§ **Dataset extract**
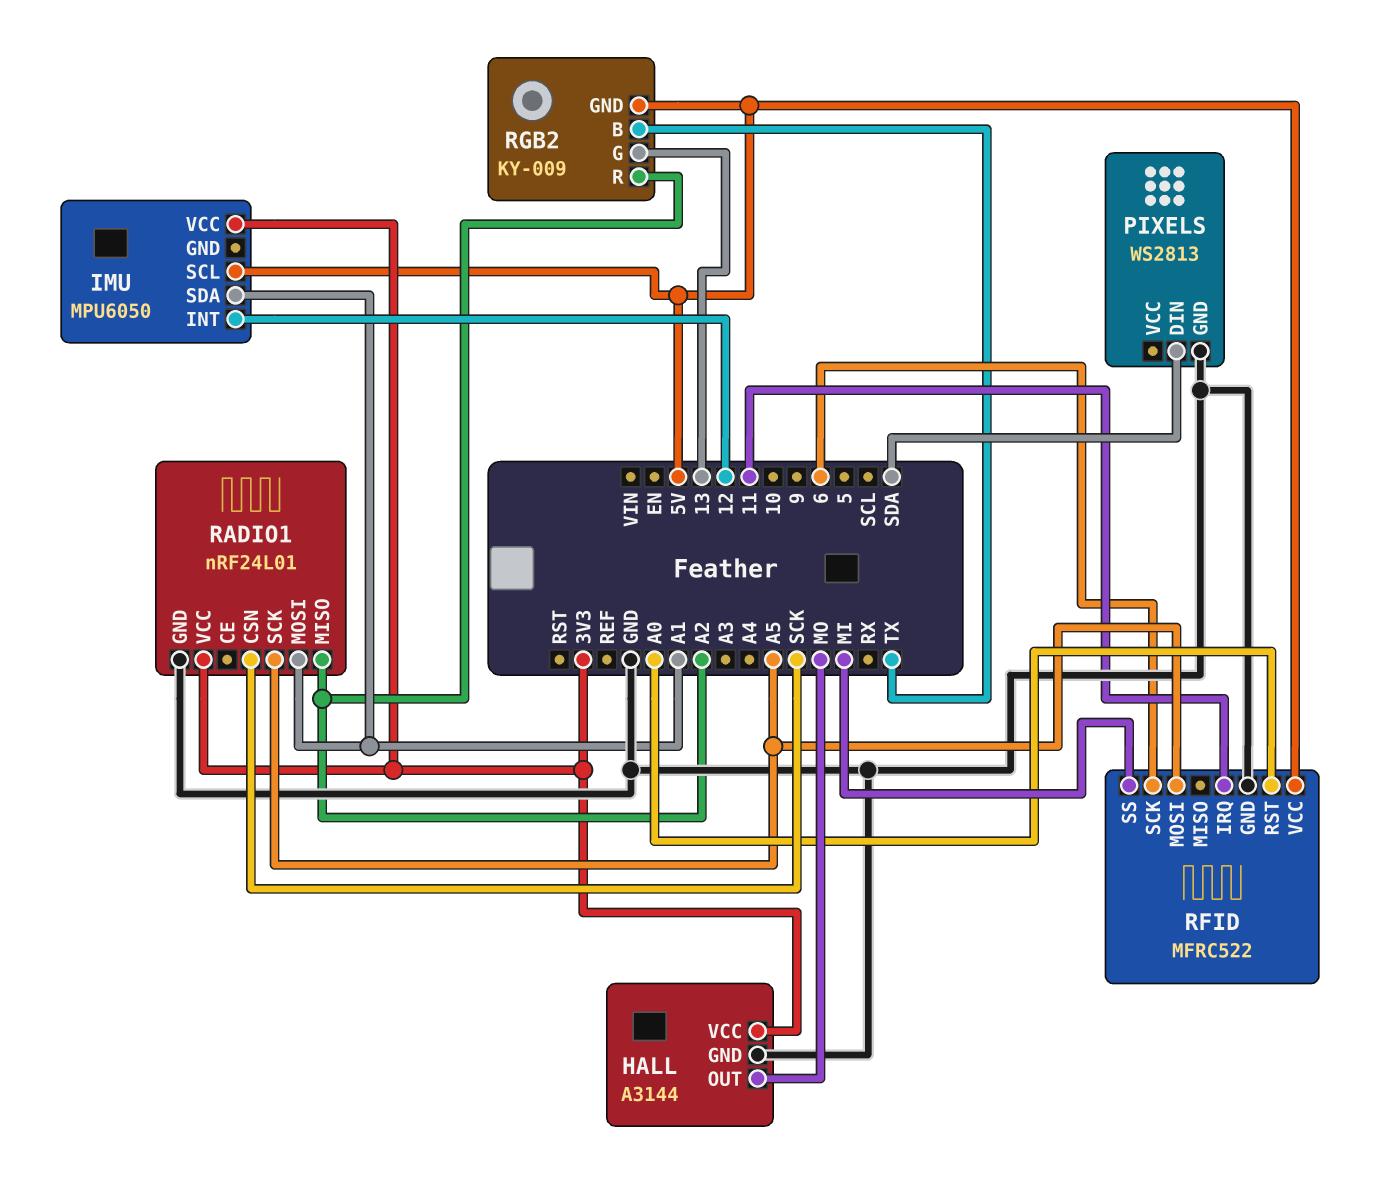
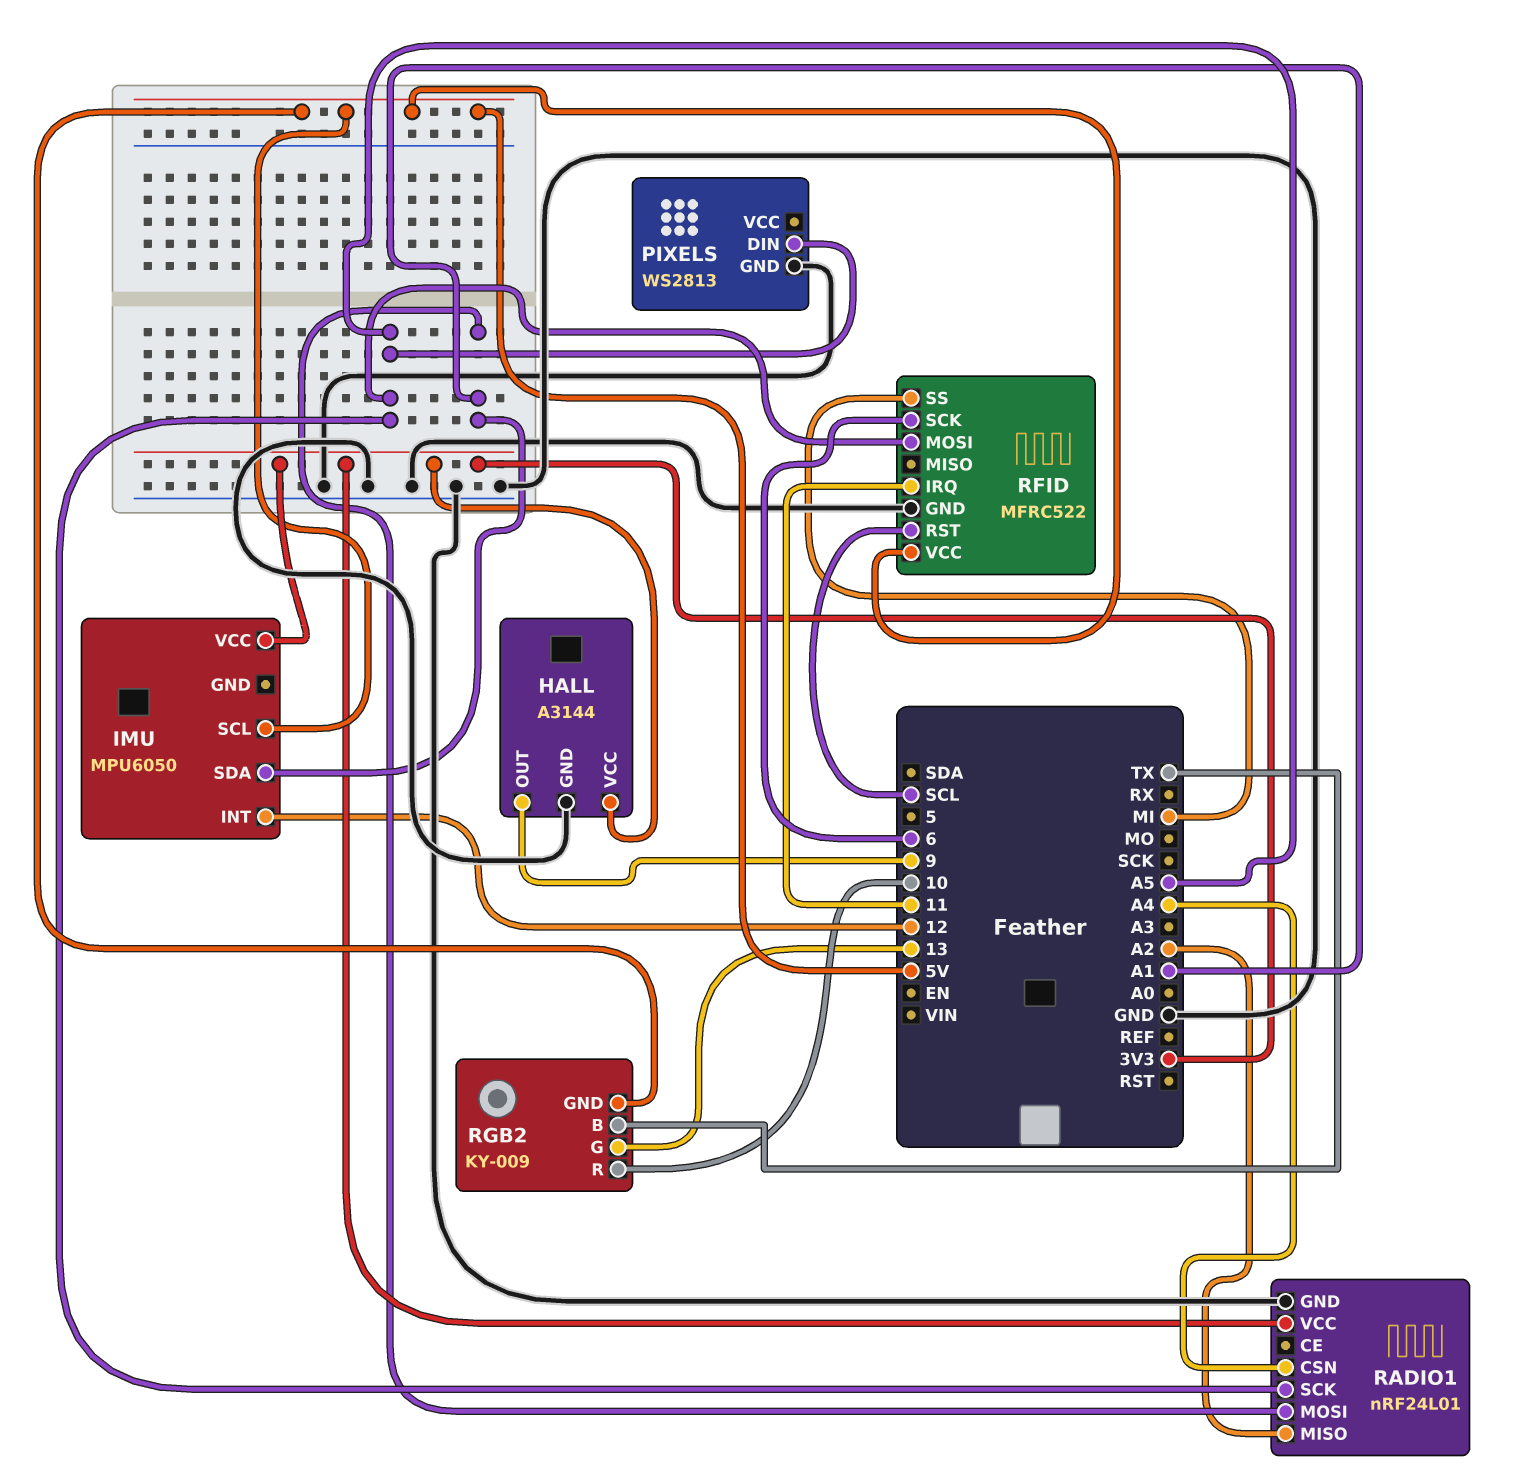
HALL pin OUT: MO -> 9
PIXELS pin DIN: SDA -> A5
RADIO1 pin CSN: SCK -> A4
RFID pin RST: A0 -> SCL
RGB2 pin R: A2 -> 10

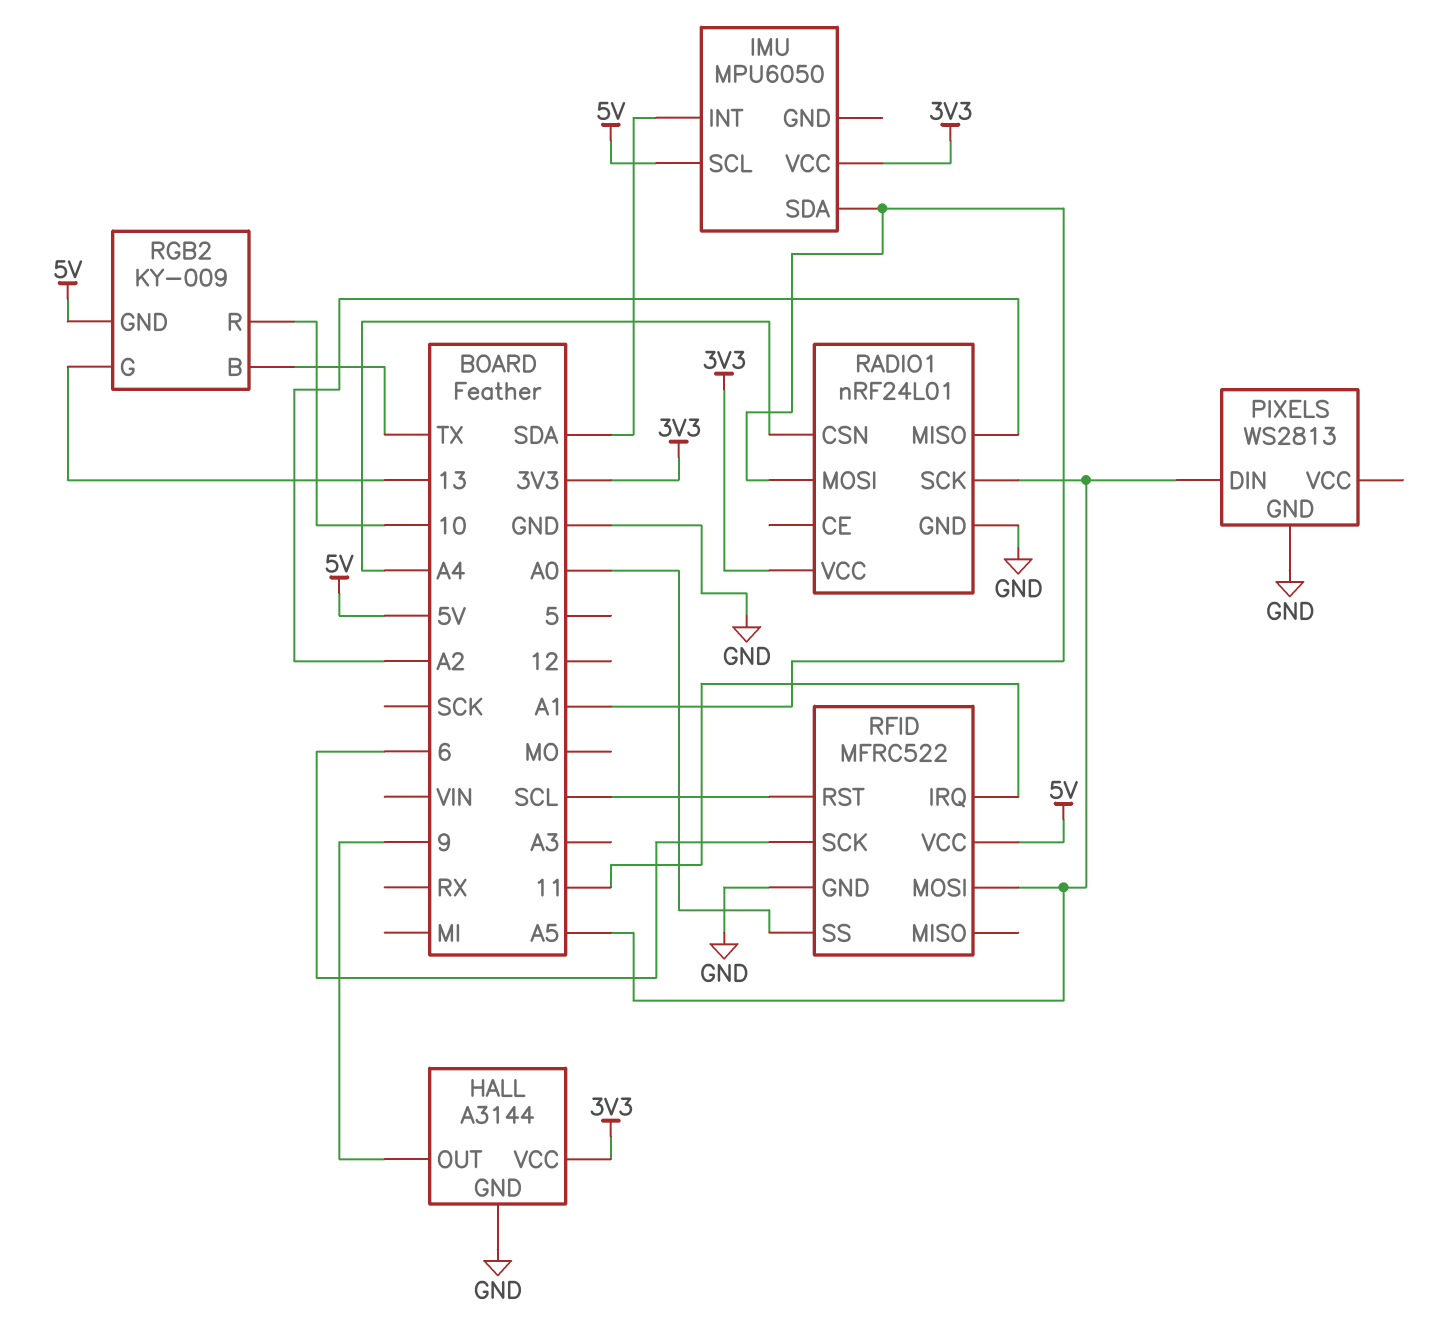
IMU pin INT: 12 -> SDA
RFID pin SS: MI -> A0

§ **What you have to do**
Repeat exactly, please: transcribe each entry and leave out the pictures.

§ **Task output**
HALL pin OUT: MO -> 9
PIXELS pin DIN: SDA -> A5
RADIO1 pin CSN: SCK -> A4
RFID pin RST: A0 -> SCL
RGB2 pin R: A2 -> 10

IMU pin INT: 12 -> SDA
RFID pin SS: MI -> A0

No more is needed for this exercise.